● TASK ITEM: After locating the line that contains "none -> yellow slope F3:H3 level 1 top F", transcribe exactly that line and each one after it until the data ends, skipping pictures.

● THE DATA:
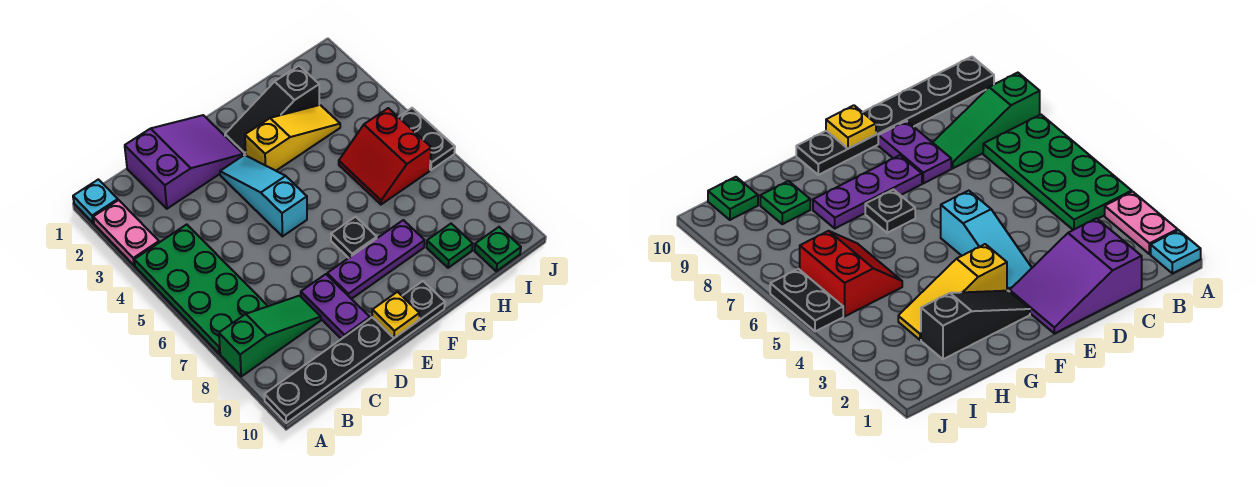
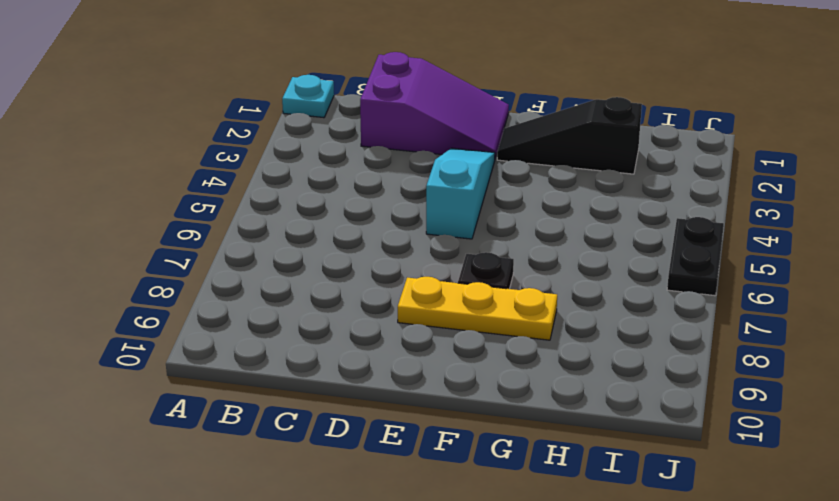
yellow plate E8:G8 level 1 -> purple plate E8:G8 level 1
none -> pink plate A2:A3 level 1
none -> green plate A4:B7 level 1
none -> green slope A8:C8 level 1 top A

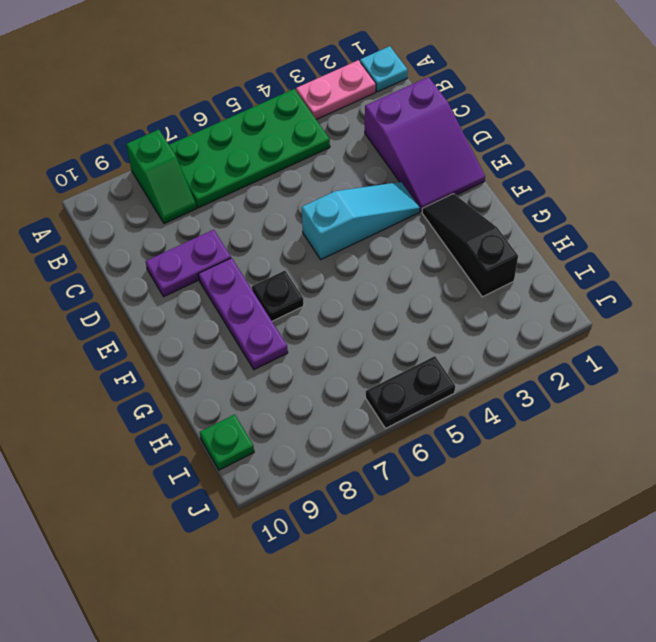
green slope A8:B8 level 1 top A -> green slope A8:C8 level 1 top A
none -> black plate A10:F10 level 1
none -> yellow slope F3:H3 level 1 top F
none -> red slope H5:I6 level 1 top I

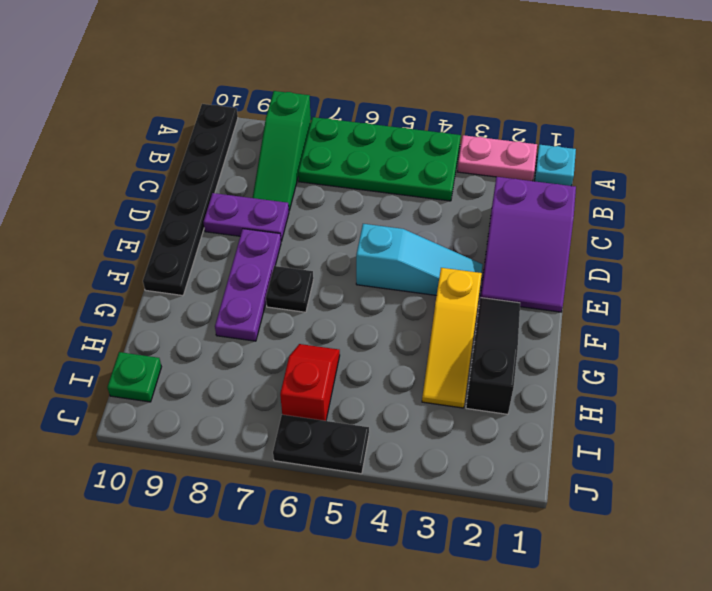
red slope H6:I6 level 1 top I -> red slope H5:I6 level 1 top I
none -> green plate H9 level 1
none -> yellow plate E10 level 2

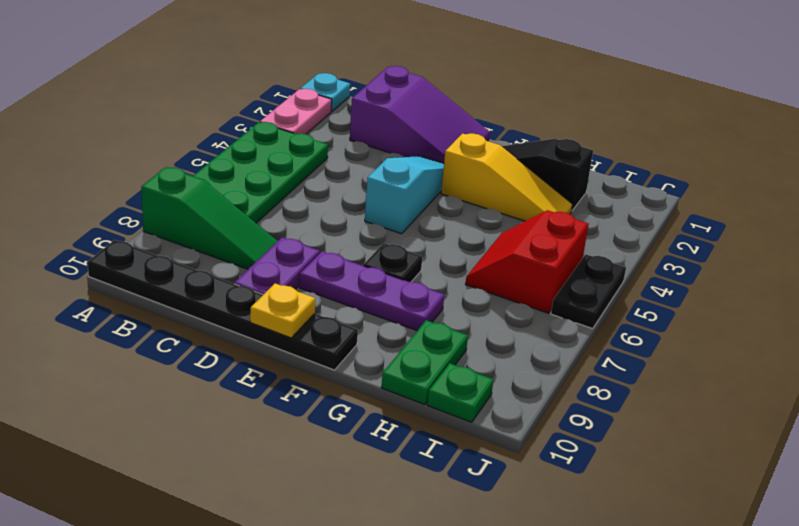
green plate H9:H10 level 1 -> green plate H9 level 1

● RESULT:
none -> yellow slope F3:H3 level 1 top F
none -> red slope H5:I6 level 1 top I

red slope H6:I6 level 1 top I -> red slope H5:I6 level 1 top I
none -> green plate H9 level 1
none -> yellow plate E10 level 2

green plate H9:H10 level 1 -> green plate H9 level 1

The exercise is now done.